▸ **Task objective**:
Search the material below for the word "apple" and copy every line in which it occurs.

┄┄┄┄┄┄┄┄┄┄┄┄┄┄┄┄┄┄┄┄

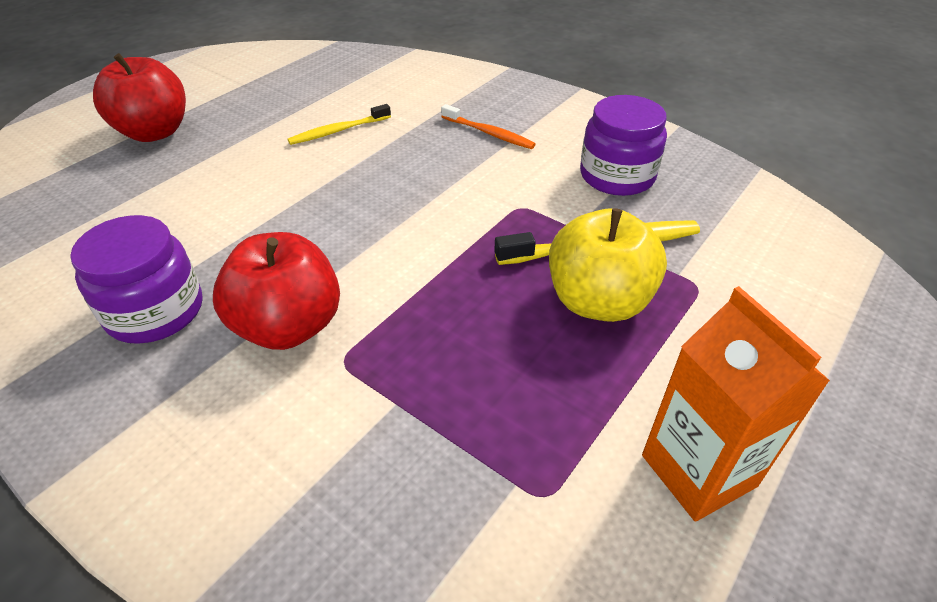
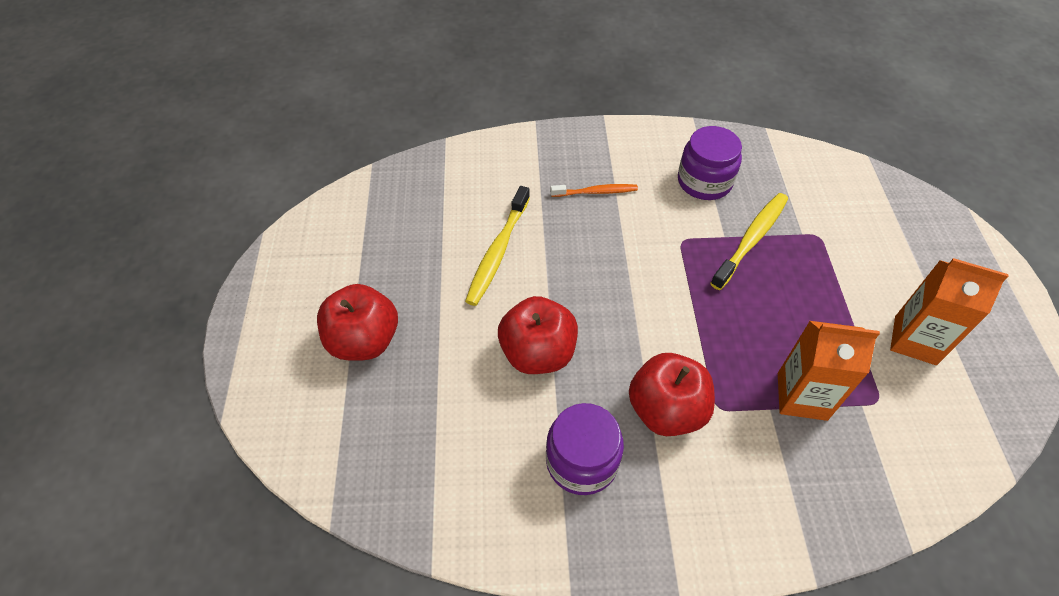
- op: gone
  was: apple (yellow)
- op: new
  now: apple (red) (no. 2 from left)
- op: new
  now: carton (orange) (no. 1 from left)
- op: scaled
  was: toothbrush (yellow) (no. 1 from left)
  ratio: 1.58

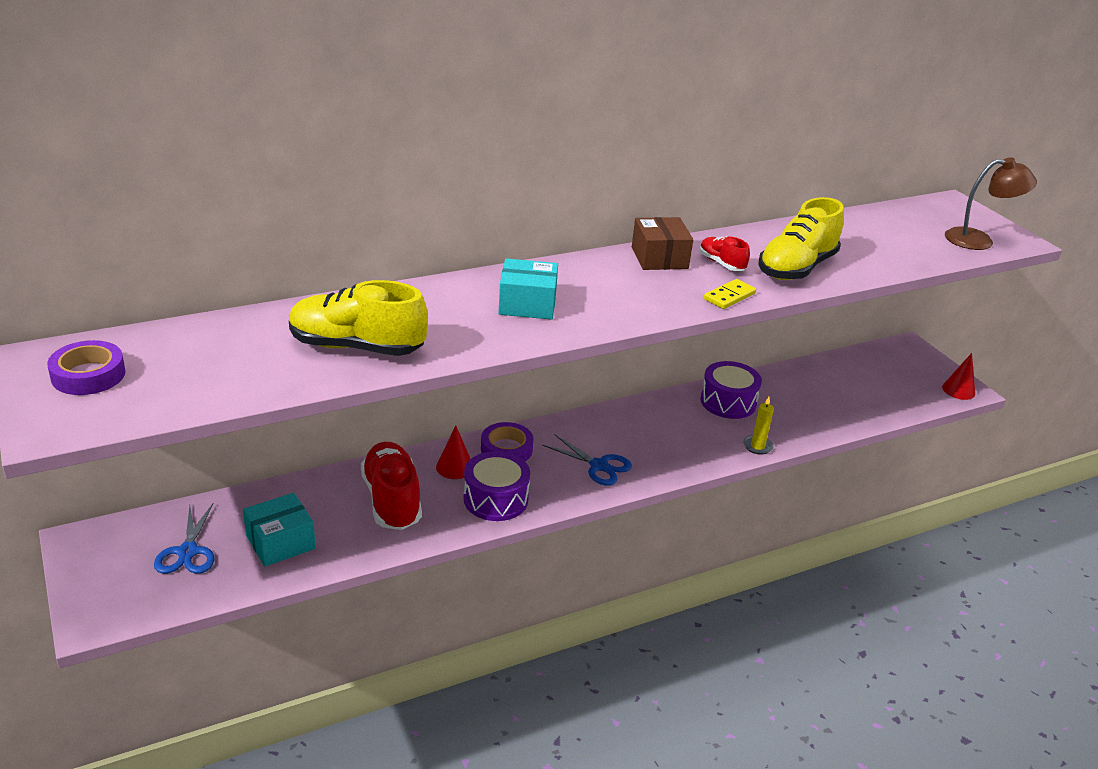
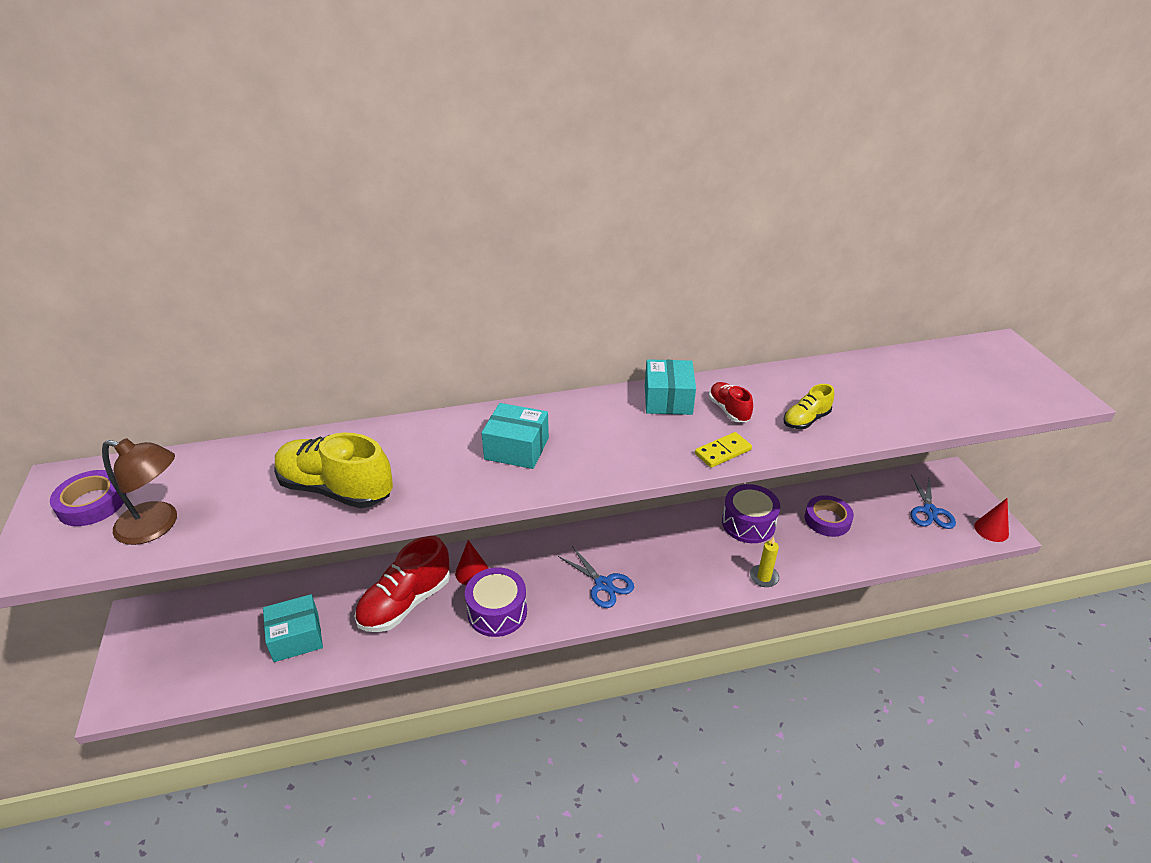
- op: shifted
  was: scissors (blue) (no. 1 from left in the first image)
  now: scissors (blue) (no. 2 from left)
- op: shifted
  was: tape (purple) (no. 2 from left)
- op: shifted
  was: lamp (brown)
- op: repainted
  was: box (brown)
  now: box (turquoise) (no. 3 from left)
- op: rotated
  was: shoe (red) (no. 1 from left)
  clockwise: -135
- op: scaled
  was: shoe (yellow) (no. 2 from left)
  ratio: 0.52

┄┄┄┄┄┄┄┄┄┄┄┄┄┄┄┄┄┄┄┄

▸ **Problem solution**:
  was: apple (yellow)
  now: apple (red) (no. 2 from left)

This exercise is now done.